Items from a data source
= = = =

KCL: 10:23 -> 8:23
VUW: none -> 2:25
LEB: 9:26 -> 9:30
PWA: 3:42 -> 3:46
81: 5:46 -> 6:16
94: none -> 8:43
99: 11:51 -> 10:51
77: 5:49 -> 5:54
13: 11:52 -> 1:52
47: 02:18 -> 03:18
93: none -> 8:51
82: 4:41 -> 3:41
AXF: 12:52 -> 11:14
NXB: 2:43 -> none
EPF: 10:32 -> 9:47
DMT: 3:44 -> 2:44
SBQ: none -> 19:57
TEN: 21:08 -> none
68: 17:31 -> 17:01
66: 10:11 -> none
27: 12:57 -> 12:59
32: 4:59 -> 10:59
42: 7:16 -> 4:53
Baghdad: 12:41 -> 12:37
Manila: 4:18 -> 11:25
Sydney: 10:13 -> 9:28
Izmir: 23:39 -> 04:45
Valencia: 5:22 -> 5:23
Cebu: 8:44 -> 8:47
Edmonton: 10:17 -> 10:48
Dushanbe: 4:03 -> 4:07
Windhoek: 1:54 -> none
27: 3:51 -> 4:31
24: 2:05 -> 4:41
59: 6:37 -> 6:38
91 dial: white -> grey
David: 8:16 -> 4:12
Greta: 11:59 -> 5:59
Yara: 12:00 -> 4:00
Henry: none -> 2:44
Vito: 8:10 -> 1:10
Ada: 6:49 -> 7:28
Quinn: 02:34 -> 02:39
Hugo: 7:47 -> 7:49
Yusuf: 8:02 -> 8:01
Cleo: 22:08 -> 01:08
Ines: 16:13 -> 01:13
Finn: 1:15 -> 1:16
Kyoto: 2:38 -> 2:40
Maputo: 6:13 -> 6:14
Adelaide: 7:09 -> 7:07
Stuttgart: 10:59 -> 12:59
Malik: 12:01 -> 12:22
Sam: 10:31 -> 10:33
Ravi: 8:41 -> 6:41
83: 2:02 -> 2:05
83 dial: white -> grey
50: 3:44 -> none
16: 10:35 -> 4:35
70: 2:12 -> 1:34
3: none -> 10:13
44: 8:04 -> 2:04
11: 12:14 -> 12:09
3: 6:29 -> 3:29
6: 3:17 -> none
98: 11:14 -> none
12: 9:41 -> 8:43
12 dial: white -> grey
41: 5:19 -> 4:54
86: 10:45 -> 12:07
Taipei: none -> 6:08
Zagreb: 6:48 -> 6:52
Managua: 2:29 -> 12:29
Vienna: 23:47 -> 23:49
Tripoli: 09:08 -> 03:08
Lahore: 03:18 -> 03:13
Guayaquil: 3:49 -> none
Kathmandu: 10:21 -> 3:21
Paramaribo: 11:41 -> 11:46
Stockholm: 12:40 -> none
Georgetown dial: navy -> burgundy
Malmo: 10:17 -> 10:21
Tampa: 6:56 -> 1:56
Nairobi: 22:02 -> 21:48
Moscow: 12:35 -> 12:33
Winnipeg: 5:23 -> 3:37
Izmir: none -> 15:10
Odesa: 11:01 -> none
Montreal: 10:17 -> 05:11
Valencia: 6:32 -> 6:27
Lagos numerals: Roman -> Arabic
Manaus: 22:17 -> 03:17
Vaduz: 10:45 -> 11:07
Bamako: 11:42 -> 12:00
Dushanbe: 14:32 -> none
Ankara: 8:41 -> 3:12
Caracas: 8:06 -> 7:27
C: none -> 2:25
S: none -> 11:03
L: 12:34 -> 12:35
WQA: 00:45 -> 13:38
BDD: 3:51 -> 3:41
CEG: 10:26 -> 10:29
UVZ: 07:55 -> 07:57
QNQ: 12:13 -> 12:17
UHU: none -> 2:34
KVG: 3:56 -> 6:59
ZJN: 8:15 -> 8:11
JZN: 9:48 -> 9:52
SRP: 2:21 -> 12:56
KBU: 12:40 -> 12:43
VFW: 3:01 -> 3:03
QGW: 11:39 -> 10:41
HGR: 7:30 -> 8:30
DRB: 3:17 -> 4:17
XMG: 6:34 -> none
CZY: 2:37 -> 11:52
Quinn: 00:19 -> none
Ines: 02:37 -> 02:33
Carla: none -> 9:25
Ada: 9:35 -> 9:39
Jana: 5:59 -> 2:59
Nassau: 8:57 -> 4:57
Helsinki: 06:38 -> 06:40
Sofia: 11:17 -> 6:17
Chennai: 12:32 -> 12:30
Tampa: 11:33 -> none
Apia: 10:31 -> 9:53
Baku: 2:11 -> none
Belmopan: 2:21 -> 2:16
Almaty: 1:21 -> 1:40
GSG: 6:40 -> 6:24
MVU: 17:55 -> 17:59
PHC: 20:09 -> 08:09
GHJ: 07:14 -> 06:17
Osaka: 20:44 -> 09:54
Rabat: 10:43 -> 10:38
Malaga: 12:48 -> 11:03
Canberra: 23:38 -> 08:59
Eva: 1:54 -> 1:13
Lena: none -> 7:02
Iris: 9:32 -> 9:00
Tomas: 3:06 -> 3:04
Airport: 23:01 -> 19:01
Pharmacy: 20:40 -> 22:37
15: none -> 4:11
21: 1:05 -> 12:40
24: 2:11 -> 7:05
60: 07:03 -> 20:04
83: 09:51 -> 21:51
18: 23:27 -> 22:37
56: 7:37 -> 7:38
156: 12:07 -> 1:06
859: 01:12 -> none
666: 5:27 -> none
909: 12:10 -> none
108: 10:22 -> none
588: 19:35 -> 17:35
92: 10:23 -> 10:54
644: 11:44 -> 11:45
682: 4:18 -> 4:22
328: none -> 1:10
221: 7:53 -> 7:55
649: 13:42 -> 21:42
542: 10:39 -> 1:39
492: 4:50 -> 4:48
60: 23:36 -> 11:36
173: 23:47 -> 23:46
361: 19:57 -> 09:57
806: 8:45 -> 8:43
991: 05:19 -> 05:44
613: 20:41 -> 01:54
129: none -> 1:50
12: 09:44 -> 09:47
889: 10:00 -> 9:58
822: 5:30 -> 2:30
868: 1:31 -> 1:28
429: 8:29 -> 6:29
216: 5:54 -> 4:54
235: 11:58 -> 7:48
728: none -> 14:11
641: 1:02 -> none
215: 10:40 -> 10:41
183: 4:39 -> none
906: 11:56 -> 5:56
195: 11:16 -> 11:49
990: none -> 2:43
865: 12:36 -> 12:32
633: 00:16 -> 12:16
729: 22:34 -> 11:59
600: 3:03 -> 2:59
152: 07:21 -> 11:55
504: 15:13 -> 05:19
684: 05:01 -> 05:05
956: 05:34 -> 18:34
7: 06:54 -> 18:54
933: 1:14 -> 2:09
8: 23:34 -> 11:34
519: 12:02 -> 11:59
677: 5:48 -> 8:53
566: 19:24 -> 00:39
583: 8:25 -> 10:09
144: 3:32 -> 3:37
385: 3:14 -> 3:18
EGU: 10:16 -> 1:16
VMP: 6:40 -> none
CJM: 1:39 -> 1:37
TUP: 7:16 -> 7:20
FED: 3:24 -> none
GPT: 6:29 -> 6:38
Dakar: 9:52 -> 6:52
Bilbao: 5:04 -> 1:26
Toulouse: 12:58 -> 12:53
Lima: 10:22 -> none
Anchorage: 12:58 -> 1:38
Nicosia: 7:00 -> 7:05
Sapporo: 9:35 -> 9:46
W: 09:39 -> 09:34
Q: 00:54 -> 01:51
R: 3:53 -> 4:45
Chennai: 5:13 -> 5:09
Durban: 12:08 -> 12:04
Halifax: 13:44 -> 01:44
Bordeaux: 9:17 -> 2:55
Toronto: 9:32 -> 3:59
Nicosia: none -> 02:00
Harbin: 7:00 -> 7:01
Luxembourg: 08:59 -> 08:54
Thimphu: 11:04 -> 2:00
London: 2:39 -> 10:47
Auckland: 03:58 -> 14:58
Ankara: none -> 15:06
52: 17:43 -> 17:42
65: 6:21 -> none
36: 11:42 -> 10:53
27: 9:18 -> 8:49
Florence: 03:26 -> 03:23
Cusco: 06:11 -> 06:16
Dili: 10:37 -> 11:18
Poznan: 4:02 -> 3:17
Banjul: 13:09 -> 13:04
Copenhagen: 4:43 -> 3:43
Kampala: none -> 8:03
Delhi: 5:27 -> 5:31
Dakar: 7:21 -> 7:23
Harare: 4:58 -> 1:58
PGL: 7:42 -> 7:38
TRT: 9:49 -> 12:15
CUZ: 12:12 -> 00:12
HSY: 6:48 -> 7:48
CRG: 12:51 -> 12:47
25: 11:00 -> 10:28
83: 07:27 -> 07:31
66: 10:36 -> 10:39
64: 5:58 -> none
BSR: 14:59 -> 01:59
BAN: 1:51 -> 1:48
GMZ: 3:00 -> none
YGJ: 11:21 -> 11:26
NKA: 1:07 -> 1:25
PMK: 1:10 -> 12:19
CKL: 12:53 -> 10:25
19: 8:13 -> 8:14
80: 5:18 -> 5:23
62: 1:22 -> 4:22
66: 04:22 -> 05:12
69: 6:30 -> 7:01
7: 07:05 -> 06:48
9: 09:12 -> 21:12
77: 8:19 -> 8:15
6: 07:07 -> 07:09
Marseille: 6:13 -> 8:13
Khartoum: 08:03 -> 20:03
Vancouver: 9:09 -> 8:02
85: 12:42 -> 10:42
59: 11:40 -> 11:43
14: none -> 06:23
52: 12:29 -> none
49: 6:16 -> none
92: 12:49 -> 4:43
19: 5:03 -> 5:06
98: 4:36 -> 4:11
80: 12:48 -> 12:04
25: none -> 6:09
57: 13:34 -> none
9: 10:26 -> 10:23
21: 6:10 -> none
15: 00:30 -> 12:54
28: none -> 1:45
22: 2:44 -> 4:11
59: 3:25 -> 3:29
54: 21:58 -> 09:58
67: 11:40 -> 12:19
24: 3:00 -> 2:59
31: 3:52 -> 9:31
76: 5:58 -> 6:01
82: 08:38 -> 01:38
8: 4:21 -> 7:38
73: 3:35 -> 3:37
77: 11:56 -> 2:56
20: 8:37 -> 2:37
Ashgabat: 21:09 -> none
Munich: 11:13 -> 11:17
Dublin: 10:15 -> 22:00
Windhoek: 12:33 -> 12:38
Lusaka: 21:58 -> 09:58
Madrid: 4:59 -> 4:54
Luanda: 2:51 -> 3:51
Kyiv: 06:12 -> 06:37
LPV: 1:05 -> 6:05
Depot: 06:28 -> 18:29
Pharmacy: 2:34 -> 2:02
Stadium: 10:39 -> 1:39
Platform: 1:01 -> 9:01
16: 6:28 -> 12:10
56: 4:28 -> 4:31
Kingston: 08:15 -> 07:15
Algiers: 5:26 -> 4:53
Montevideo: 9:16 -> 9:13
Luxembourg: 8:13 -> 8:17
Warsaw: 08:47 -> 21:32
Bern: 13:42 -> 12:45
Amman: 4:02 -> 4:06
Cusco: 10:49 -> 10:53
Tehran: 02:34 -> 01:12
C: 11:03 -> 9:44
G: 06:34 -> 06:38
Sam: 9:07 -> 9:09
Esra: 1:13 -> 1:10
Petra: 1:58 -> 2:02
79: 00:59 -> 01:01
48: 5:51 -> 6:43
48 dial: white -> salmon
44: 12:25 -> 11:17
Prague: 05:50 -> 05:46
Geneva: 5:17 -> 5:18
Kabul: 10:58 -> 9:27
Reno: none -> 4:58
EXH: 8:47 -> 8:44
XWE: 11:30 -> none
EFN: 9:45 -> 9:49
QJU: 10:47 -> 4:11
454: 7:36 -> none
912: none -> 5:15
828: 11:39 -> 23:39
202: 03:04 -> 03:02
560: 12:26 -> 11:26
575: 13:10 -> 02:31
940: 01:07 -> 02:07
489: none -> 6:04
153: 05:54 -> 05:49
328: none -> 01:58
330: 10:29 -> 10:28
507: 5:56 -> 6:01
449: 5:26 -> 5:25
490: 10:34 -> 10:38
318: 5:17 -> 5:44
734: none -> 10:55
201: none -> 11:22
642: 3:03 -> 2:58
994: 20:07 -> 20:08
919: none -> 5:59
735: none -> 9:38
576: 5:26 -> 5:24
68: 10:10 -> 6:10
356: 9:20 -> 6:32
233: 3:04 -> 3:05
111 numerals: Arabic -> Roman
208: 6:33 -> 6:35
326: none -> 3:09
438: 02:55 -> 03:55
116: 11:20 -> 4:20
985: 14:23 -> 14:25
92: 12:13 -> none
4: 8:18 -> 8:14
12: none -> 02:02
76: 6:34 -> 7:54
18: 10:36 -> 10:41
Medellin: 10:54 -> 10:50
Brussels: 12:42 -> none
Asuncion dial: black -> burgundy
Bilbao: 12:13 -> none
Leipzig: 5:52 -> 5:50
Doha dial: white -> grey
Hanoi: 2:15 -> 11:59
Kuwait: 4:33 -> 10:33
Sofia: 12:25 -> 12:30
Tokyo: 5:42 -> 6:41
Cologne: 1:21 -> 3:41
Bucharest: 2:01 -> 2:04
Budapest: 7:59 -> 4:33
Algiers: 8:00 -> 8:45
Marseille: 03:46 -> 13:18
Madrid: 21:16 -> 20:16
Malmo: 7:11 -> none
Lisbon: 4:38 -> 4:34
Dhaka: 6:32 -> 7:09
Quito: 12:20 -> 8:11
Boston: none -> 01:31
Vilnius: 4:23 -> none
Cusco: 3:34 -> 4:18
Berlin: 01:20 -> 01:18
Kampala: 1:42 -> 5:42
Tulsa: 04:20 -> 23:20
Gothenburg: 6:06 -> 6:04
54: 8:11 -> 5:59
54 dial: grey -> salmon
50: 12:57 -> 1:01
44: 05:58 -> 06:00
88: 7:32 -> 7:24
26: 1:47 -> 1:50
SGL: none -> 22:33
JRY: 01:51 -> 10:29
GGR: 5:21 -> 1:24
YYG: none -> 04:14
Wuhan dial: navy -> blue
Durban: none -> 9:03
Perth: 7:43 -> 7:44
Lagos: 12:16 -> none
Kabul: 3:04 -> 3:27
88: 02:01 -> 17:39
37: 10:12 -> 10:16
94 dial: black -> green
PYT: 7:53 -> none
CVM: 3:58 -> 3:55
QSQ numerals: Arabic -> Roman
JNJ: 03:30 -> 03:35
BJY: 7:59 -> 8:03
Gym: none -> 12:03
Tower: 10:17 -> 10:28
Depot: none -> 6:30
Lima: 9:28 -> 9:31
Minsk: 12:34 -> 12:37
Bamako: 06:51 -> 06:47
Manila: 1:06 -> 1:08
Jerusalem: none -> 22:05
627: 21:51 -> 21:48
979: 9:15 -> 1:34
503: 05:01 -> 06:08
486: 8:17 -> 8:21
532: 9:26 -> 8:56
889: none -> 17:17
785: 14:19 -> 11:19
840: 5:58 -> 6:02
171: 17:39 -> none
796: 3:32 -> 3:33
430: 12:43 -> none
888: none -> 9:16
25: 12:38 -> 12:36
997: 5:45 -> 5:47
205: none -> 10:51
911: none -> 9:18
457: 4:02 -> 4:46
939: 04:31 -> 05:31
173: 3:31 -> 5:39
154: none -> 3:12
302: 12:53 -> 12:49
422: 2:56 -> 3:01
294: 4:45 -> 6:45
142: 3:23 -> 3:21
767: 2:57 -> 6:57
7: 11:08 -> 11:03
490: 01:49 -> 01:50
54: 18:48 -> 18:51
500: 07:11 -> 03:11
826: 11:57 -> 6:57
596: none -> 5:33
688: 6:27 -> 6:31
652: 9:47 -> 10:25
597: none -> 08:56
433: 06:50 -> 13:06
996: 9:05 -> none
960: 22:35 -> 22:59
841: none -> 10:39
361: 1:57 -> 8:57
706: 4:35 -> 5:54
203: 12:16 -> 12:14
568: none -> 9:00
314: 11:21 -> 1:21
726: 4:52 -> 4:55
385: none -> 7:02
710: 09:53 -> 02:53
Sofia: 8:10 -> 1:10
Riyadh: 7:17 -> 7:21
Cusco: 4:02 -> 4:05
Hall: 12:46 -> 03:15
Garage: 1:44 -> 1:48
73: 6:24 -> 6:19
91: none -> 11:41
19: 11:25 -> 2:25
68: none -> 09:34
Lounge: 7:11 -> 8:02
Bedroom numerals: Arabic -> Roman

= = = =

TASK TO COMPLETE
Rewrite the records from the first line through the line containing "Ines: 16:13 -> 01:13", swapping "white" for "ivory" and leaving everything else unchanged.

EXERCISE ANSWER
KCL: 10:23 -> 8:23
VUW: none -> 2:25
LEB: 9:26 -> 9:30
PWA: 3:42 -> 3:46
81: 5:46 -> 6:16
94: none -> 8:43
99: 11:51 -> 10:51
77: 5:49 -> 5:54
13: 11:52 -> 1:52
47: 02:18 -> 03:18
93: none -> 8:51
82: 4:41 -> 3:41
AXF: 12:52 -> 11:14
NXB: 2:43 -> none
EPF: 10:32 -> 9:47
DMT: 3:44 -> 2:44
SBQ: none -> 19:57
TEN: 21:08 -> none
68: 17:31 -> 17:01
66: 10:11 -> none
27: 12:57 -> 12:59
32: 4:59 -> 10:59
42: 7:16 -> 4:53
Baghdad: 12:41 -> 12:37
Manila: 4:18 -> 11:25
Sydney: 10:13 -> 9:28
Izmir: 23:39 -> 04:45
Valencia: 5:22 -> 5:23
Cebu: 8:44 -> 8:47
Edmonton: 10:17 -> 10:48
Dushanbe: 4:03 -> 4:07
Windhoek: 1:54 -> none
27: 3:51 -> 4:31
24: 2:05 -> 4:41
59: 6:37 -> 6:38
91 dial: ivory -> grey
David: 8:16 -> 4:12
Greta: 11:59 -> 5:59
Yara: 12:00 -> 4:00
Henry: none -> 2:44
Vito: 8:10 -> 1:10
Ada: 6:49 -> 7:28
Quinn: 02:34 -> 02:39
Hugo: 7:47 -> 7:49
Yusuf: 8:02 -> 8:01
Cleo: 22:08 -> 01:08
Ines: 16:13 -> 01:13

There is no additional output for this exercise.